Exercise aim —
Your answer should be the full data, transcribed exactly, with no pictures in it.

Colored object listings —
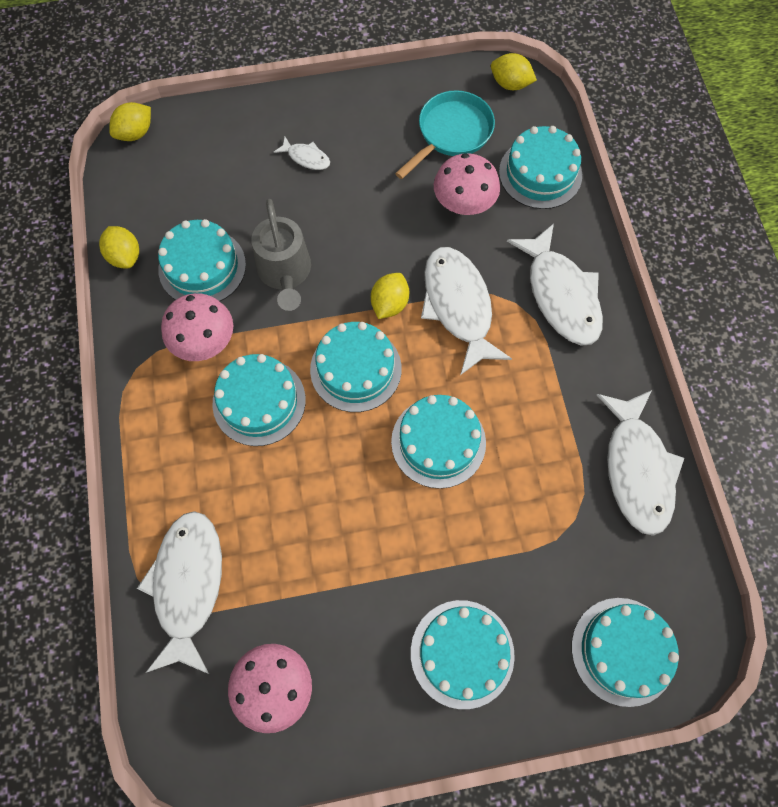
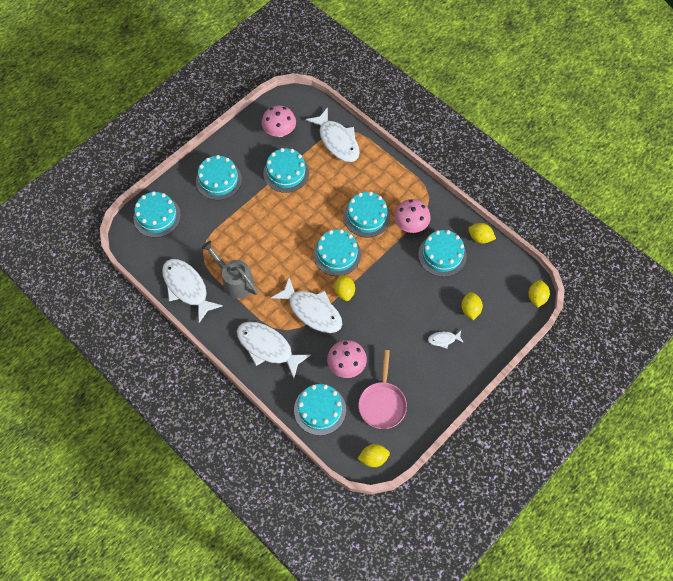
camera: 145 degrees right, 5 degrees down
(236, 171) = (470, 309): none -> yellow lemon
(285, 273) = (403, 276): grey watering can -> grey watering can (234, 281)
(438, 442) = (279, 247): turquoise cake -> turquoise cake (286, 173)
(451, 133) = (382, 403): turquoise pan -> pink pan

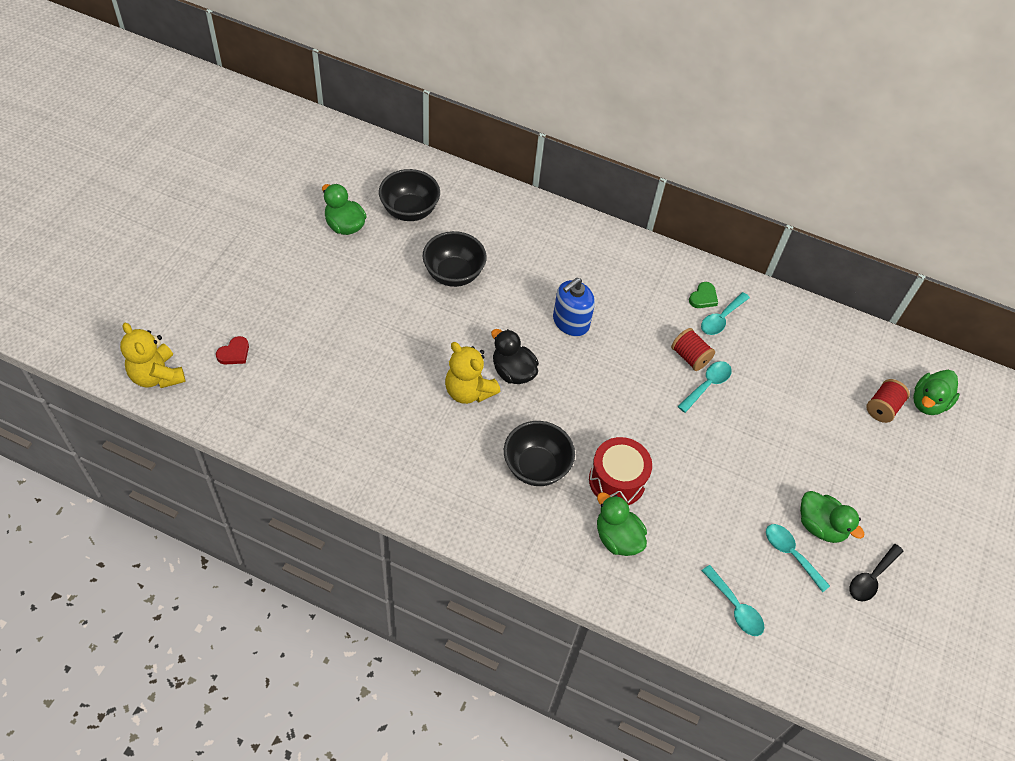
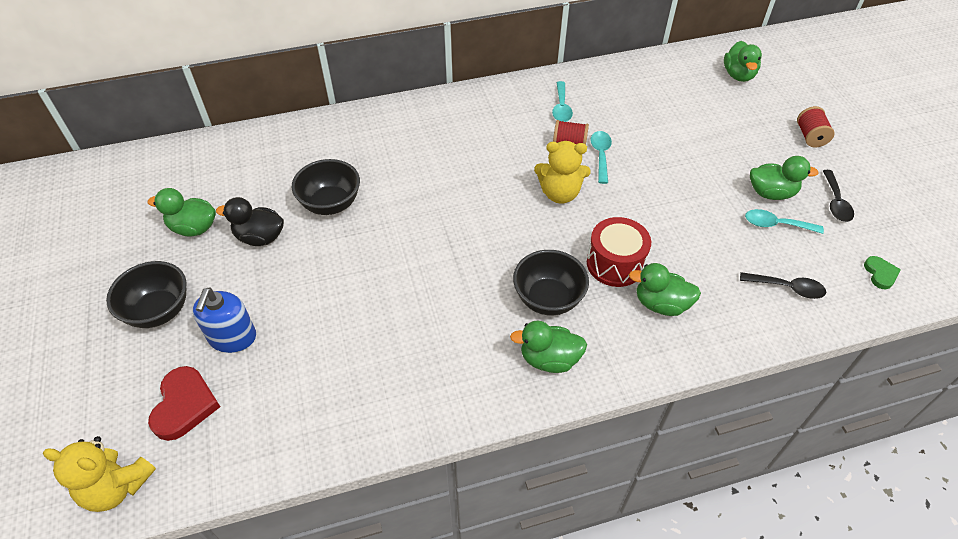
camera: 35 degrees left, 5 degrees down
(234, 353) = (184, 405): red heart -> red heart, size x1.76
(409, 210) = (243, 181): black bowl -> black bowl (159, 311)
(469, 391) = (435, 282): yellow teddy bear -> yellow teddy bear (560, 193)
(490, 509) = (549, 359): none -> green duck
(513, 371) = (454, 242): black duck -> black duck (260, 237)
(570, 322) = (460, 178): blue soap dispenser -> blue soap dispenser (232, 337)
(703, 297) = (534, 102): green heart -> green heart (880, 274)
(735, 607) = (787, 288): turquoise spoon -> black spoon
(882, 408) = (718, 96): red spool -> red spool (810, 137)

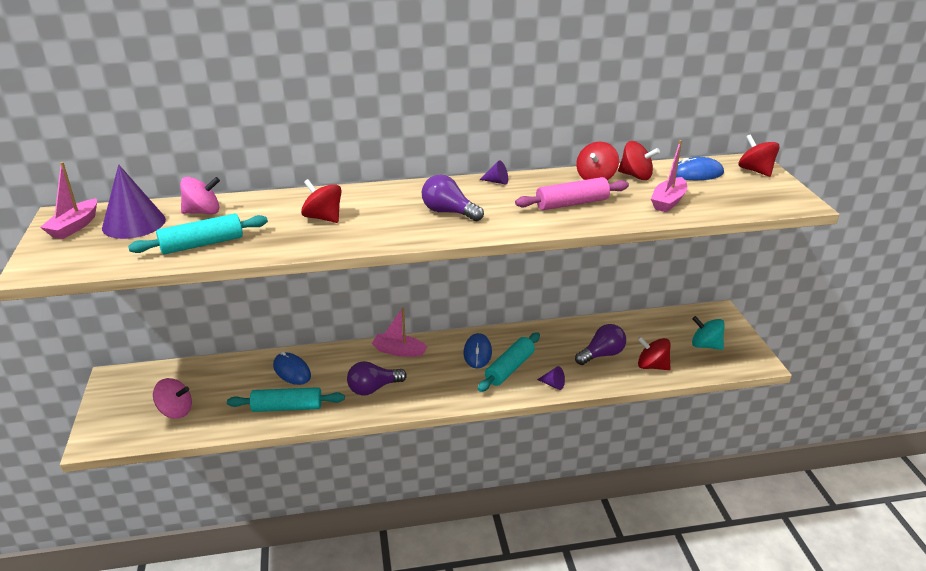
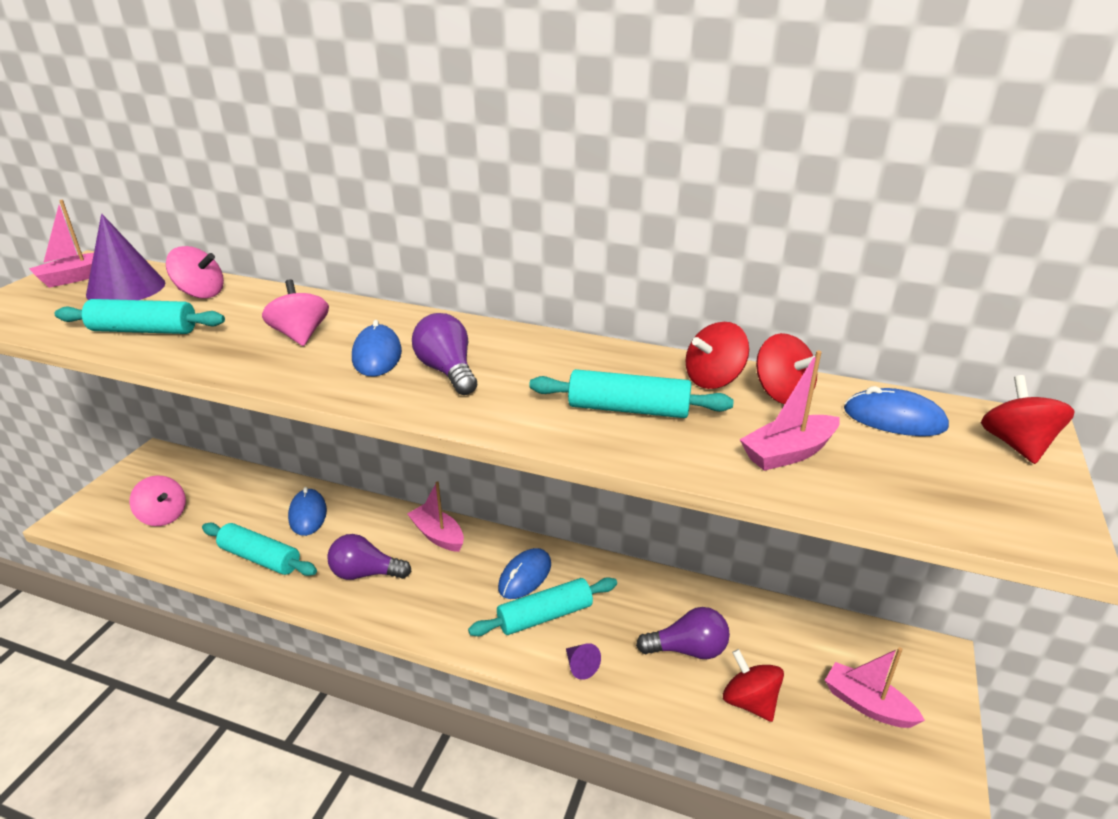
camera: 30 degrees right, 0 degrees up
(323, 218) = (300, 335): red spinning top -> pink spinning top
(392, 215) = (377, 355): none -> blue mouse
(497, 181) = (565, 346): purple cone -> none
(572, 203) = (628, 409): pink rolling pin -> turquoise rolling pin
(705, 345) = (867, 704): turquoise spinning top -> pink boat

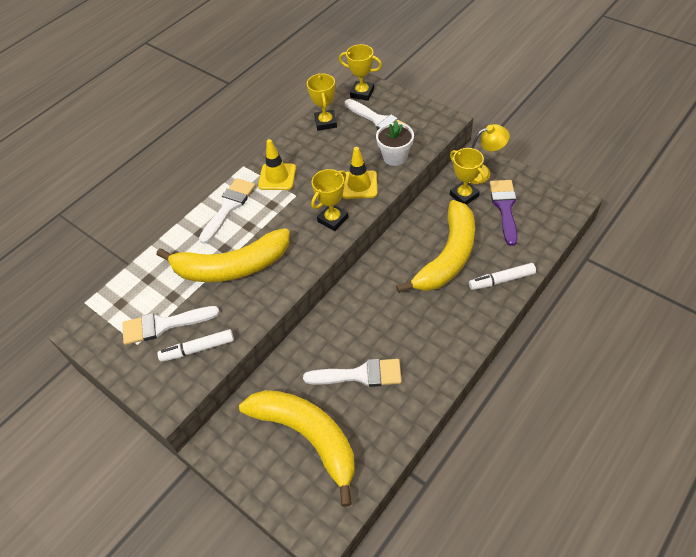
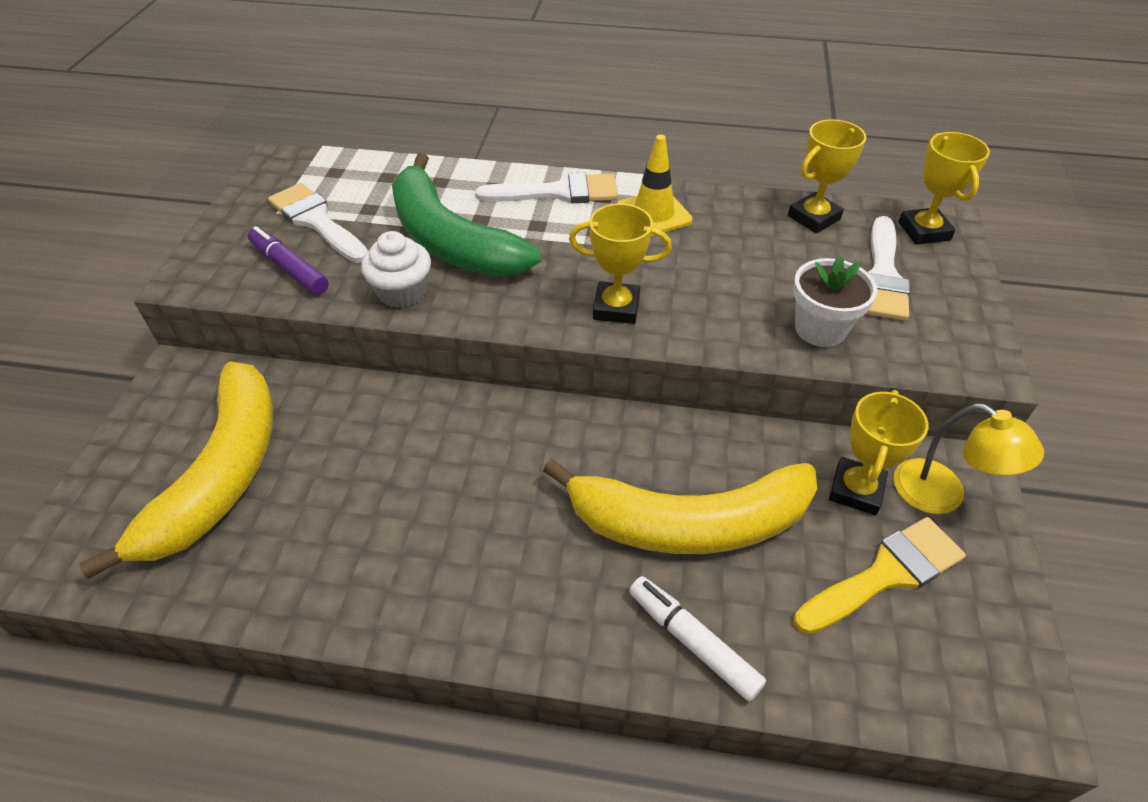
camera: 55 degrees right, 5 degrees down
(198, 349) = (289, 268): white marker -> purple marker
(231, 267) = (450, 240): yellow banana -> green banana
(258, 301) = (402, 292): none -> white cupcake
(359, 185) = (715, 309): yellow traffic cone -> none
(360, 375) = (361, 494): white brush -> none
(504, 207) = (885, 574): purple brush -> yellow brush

Problem solution —
camera: 145 degrees right, 5 degrees down
(236, 171) = (470, 309): none -> yellow lemon
(285, 273) = (403, 276): grey watering can -> grey watering can (234, 281)
(438, 442) = (279, 247): turquoise cake -> turquoise cake (286, 173)
(451, 133) = (382, 403): turquoise pan -> pink pan

camera: 35 degrees left, 5 degrees down
(234, 353) = (184, 405): red heart -> red heart, size x1.76
(409, 210) = (243, 181): black bowl -> black bowl (159, 311)
(469, 391) = (435, 282): yellow teddy bear -> yellow teddy bear (560, 193)
(490, 509) = (549, 359): none -> green duck
(513, 371) = (454, 242): black duck -> black duck (260, 237)
(570, 322) = (460, 178): blue soap dispenser -> blue soap dispenser (232, 337)
(703, 297) = (534, 102): green heart -> green heart (880, 274)
(735, 607) = (787, 288): turquoise spoon -> black spoon
(882, 408) = (718, 96): red spool -> red spool (810, 137)

camera: 30 degrees right, 0 degrees up
(323, 218) = (300, 335): red spinning top -> pink spinning top
(392, 215) = (377, 355): none -> blue mouse
(497, 181) = (565, 346): purple cone -> none
(572, 203) = (628, 409): pink rolling pin -> turquoise rolling pin
(705, 345) = (867, 704): turquoise spinning top -> pink boat

camera: 55 degrees right, 5 degrees down
(198, 349) = (289, 268): white marker -> purple marker
(231, 267) = (450, 240): yellow banana -> green banana
(258, 301) = (402, 292): none -> white cupcake
(359, 185) = (715, 309): yellow traffic cone -> none
(360, 375) = (361, 494): white brush -> none
(504, 207) = (885, 574): purple brush -> yellow brush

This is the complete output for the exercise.